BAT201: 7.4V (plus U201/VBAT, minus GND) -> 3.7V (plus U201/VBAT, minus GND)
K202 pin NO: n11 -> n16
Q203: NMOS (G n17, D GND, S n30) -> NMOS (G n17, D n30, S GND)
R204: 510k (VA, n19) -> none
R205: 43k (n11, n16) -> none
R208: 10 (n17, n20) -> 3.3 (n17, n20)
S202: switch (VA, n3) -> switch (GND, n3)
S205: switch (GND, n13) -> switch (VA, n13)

--

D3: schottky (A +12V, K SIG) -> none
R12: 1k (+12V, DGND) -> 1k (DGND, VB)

> **Exercise requirements**:
From the records above, retype only the lines starting at the line that contains "D3: schottky (A +12V, K SIG) -> none" and ending at the line that contains "R12: 1k (+12V, DGND) -> 1k (DGND, VB)", both included.

> **Your solution**:
D3: schottky (A +12V, K SIG) -> none
R12: 1k (+12V, DGND) -> 1k (DGND, VB)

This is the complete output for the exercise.